» TASK ITEM:
Look through the lines below and copy each one that includes "plate".

» DATA IN THIS EXERCISE:
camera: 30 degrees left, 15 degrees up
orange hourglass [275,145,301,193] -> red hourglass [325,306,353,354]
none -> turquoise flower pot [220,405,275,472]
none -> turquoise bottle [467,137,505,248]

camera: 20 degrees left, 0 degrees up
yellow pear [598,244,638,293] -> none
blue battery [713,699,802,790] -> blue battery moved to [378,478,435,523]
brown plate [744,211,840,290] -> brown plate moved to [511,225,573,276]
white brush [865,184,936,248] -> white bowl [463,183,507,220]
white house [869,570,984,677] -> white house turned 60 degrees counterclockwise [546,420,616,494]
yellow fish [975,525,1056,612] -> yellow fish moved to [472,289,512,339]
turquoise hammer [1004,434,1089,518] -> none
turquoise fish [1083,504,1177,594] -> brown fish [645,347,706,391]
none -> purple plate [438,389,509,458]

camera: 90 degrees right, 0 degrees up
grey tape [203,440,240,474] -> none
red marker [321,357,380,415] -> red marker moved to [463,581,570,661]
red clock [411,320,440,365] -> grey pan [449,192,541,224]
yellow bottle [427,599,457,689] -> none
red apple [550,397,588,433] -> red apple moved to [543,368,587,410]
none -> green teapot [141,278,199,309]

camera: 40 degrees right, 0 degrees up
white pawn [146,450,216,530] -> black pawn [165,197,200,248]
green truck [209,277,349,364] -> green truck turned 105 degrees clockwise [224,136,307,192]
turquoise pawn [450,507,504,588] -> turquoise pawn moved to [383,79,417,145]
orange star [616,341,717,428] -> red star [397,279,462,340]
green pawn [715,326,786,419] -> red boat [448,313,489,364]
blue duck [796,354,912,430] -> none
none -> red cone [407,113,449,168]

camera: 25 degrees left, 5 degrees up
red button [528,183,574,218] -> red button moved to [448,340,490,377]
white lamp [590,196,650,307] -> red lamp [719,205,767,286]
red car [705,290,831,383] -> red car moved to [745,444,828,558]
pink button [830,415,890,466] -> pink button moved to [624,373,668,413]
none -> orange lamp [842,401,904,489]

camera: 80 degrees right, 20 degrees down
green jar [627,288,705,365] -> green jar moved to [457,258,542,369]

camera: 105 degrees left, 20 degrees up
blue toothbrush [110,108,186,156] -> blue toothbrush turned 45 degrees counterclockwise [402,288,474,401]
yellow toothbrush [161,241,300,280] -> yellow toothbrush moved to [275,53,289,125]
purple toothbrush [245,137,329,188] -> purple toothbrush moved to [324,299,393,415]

» WRITTEN SOLUTION:
brown plate [744,211,840,290] -> brown plate moved to [511,225,573,276]
none -> purple plate [438,389,509,458]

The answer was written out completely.